==== INPUT DATA

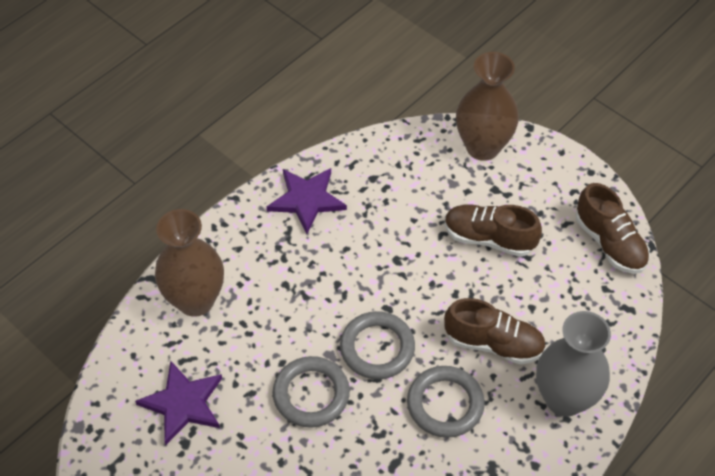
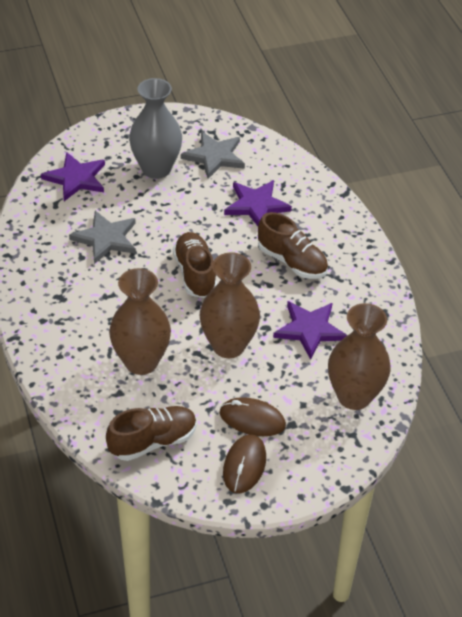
brown mouse: 0 -> 2
brown vase: 2 -> 3
grey ring: 3 -> 0
grey star: 0 -> 2
purple star: 2 -> 3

========

## WORK TO COMPLETE
Without including any picture, retype the entries exactly.

## SOLUTION TO THIS TASK
brown mouse: 0 -> 2
brown vase: 2 -> 3
grey ring: 3 -> 0
grey star: 0 -> 2
purple star: 2 -> 3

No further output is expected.